## Data items
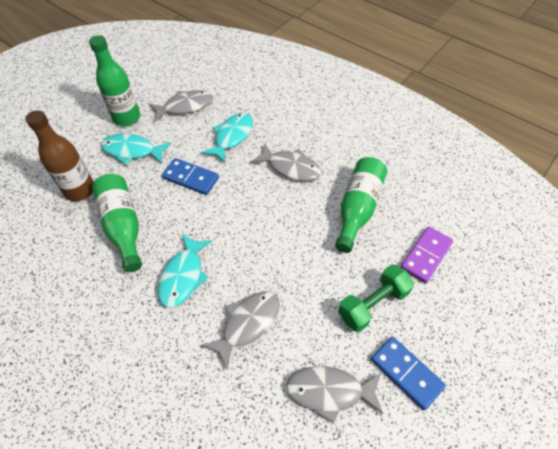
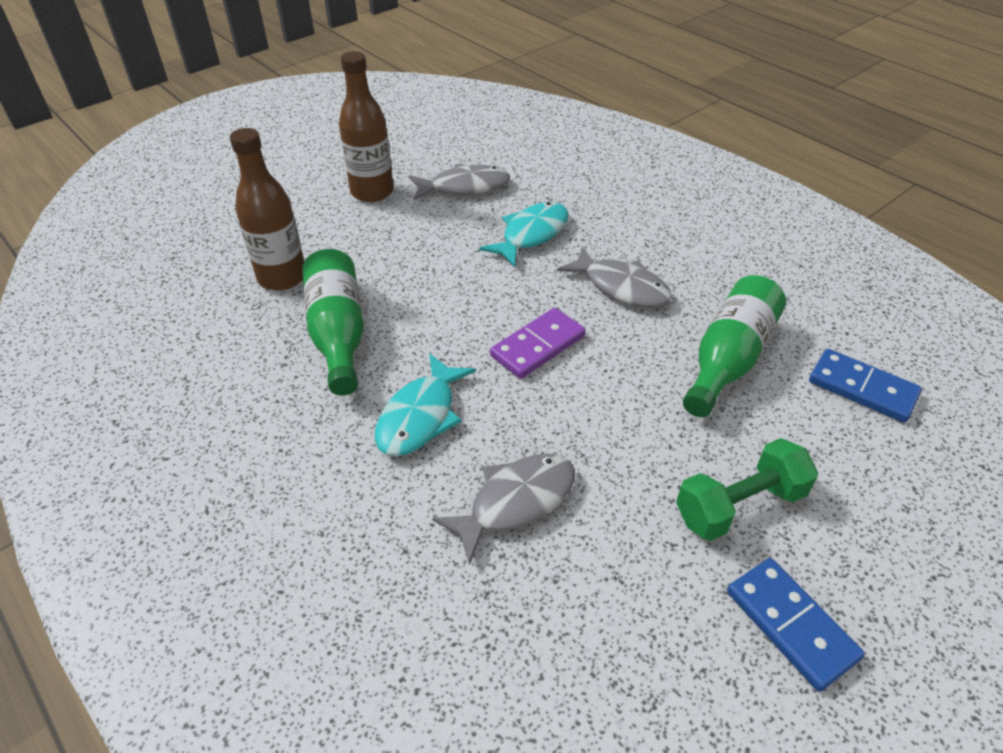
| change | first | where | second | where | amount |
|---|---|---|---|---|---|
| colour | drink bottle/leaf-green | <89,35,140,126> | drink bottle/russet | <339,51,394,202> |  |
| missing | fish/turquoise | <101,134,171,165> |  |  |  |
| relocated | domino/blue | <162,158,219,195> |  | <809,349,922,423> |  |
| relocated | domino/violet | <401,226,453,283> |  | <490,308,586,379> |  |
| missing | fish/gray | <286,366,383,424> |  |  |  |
---
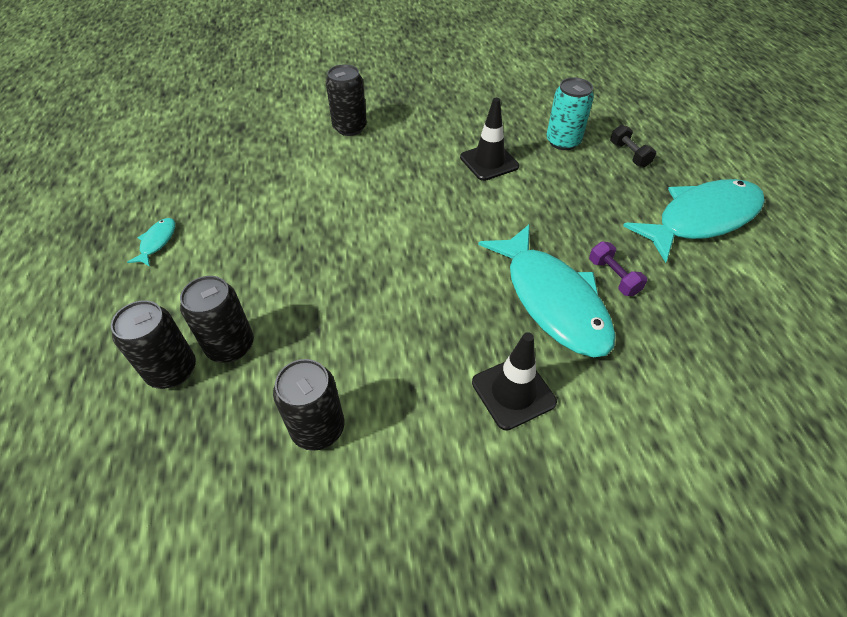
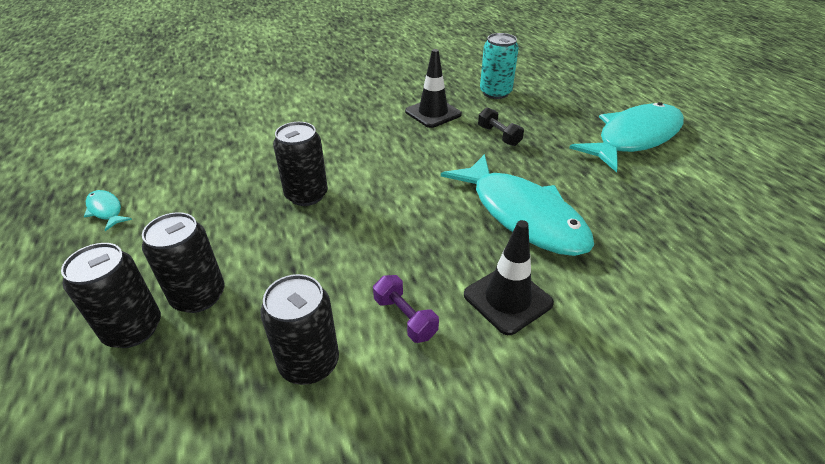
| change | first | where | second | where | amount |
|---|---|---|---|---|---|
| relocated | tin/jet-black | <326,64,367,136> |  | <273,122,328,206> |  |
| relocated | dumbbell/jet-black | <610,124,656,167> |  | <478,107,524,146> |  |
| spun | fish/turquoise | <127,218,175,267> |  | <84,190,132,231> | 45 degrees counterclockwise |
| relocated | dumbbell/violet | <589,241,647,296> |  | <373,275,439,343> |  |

## What the task requires
Above are the entries; copy out every line among them that contains the word "black".

## Solution for this problem
| relocated | tin/jet-black | <326,64,367,136> |  | <273,122,328,206> |  |
| relocated | dumbbell/jet-black | <610,124,656,167> |  | <478,107,524,146> |  |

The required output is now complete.